■ Exercise directions ■
Starting with the line containing "Can we say white" and going on through the line containing "Point (265, 86) is", give the lines below as a numbered list, leaving out blank lines.

■ Record extracts ■
Segment Open
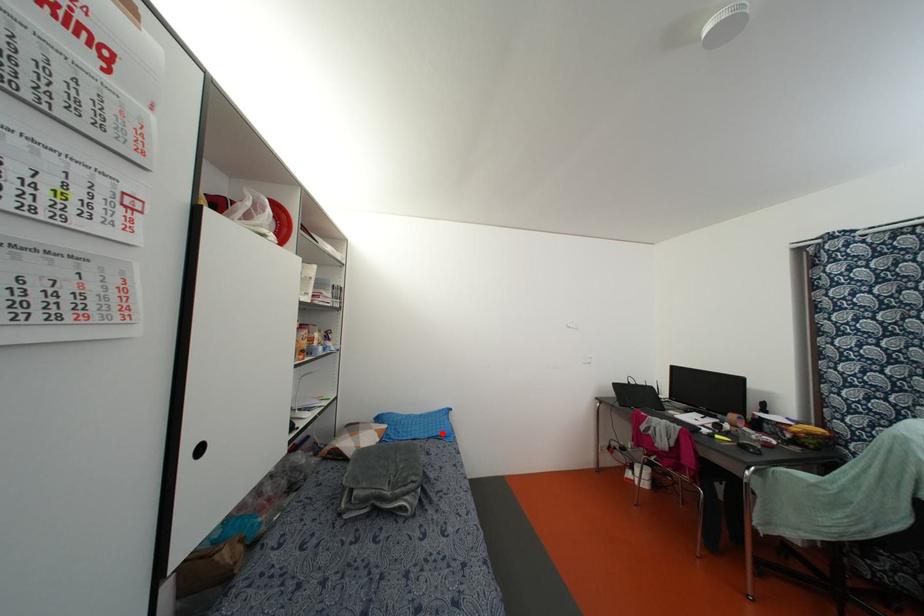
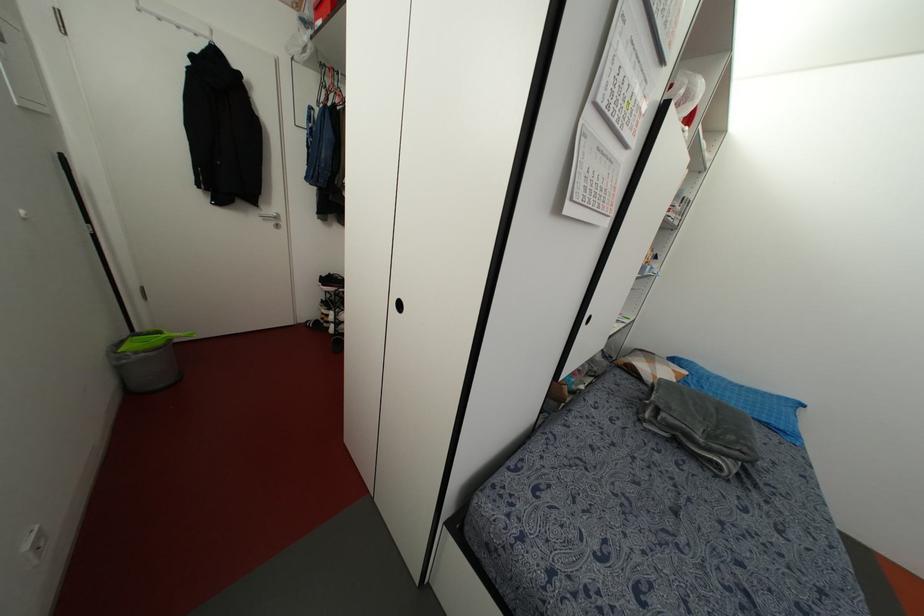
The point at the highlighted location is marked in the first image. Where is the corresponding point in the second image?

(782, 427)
Segment Closed
Segment Open
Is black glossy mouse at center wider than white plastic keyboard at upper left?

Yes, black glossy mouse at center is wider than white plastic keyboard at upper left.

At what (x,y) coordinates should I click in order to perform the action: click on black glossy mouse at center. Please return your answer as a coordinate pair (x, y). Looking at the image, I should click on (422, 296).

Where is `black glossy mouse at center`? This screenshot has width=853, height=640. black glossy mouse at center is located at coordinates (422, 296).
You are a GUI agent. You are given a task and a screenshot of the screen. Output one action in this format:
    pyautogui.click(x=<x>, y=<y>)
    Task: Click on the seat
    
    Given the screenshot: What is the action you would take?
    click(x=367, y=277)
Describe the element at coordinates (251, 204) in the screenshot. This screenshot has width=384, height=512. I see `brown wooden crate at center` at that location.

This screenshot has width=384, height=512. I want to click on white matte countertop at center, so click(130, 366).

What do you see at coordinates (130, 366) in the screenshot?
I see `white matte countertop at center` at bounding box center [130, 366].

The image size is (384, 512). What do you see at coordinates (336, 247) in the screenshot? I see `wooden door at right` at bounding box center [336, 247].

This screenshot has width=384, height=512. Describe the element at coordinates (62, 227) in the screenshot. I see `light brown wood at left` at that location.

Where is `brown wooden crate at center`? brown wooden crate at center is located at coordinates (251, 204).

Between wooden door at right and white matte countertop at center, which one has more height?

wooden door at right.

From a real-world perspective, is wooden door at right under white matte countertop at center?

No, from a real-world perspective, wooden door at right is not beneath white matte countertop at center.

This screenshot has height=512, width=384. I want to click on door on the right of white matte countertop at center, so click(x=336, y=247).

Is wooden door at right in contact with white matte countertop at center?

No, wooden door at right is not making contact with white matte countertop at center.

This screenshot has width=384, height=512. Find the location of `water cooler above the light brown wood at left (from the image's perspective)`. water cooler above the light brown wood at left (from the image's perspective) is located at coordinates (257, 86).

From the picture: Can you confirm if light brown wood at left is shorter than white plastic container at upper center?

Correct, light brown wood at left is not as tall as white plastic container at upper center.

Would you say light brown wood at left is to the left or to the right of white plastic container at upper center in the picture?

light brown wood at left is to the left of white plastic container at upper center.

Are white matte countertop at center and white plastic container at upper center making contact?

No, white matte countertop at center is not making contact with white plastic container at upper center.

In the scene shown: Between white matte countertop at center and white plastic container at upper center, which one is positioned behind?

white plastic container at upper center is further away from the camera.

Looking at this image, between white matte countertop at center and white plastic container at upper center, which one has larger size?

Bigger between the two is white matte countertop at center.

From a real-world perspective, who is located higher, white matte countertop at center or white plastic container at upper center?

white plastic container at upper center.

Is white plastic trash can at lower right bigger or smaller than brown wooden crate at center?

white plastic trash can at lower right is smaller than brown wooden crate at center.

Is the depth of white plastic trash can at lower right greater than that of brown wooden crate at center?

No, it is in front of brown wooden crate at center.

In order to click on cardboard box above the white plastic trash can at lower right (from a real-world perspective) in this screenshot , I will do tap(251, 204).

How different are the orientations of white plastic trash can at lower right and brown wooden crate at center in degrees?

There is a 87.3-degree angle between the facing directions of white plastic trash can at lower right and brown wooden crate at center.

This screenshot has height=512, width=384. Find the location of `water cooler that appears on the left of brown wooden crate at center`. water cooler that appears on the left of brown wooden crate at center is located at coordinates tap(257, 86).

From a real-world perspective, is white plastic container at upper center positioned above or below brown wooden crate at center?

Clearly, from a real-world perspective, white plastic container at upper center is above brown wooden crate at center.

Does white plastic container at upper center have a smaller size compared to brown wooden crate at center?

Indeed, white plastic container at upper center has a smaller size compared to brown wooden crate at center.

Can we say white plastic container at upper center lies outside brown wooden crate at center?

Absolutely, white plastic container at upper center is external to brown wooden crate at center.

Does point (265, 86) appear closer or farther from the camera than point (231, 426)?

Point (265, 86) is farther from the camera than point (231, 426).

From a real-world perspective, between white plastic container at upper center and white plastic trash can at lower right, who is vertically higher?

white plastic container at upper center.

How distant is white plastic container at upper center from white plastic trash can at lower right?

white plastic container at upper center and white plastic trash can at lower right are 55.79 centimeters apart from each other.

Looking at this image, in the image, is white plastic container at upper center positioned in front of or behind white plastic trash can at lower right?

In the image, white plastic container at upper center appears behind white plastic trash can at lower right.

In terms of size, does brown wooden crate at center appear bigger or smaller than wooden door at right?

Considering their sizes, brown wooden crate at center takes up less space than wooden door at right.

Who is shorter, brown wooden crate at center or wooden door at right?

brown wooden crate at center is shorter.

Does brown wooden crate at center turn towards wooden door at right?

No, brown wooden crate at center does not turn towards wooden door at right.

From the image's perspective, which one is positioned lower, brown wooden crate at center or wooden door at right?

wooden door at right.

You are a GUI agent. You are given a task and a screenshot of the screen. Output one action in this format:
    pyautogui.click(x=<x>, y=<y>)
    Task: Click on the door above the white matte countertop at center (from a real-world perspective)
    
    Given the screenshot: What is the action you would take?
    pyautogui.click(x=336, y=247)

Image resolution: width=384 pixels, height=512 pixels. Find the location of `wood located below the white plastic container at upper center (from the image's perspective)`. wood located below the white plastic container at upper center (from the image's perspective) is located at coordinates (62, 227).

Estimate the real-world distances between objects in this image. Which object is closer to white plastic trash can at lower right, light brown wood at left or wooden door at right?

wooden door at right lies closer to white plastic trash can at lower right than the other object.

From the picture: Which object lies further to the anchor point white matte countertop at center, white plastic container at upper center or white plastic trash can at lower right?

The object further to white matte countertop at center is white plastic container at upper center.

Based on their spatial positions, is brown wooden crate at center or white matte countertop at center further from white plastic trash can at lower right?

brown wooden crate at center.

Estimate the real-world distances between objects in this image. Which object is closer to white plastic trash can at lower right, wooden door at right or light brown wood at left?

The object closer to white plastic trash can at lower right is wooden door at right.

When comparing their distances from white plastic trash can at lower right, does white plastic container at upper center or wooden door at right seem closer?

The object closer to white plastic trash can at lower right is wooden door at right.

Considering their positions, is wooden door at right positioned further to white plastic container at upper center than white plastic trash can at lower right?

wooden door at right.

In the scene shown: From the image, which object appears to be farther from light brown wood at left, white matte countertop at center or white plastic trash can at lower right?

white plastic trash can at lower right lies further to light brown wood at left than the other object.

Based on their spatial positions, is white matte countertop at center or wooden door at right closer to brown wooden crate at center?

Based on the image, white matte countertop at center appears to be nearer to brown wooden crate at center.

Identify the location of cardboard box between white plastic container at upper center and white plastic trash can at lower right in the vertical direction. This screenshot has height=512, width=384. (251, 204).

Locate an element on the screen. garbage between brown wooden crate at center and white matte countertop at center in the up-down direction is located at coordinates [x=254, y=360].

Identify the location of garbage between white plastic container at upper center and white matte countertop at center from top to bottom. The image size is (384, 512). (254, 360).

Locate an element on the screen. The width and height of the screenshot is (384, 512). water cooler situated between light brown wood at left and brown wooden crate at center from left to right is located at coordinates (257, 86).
Segment Closed
Segment Open
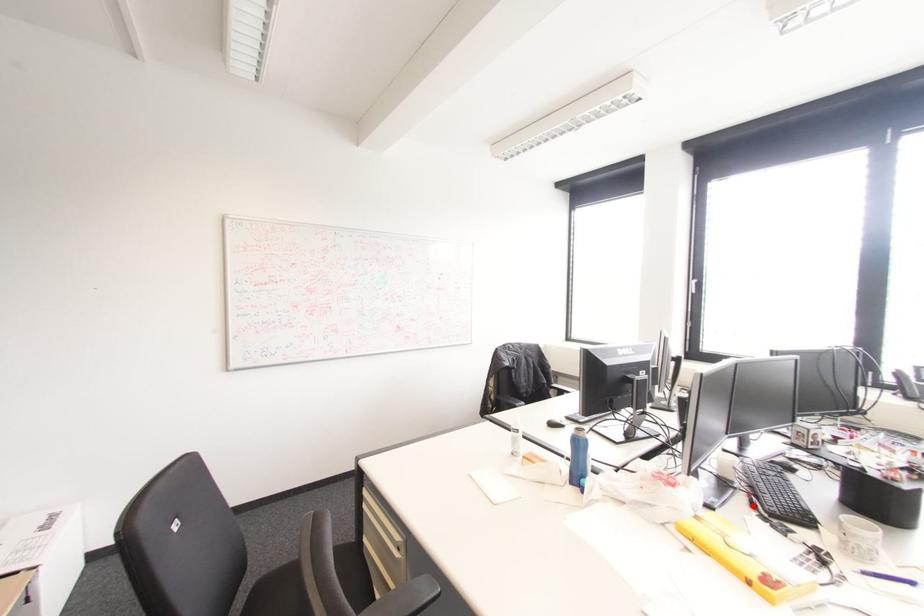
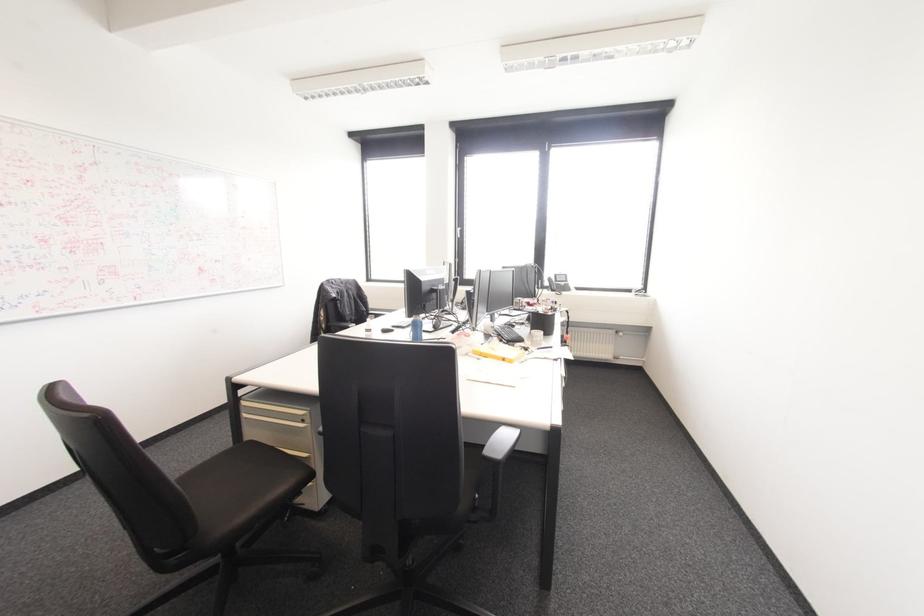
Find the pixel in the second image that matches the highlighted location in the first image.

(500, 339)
Segment Closed
■ Reply ■
1. Can we say white plastic container at upper center lies outside brown wooden crate at center?
2. Absolutely, white plastic container at upper center is external to brown wooden crate at center.
3. Does point (265, 86) appear closer or farther from the camera than point (231, 426)?
4. Point (265, 86) is farther from the camera than point (231, 426).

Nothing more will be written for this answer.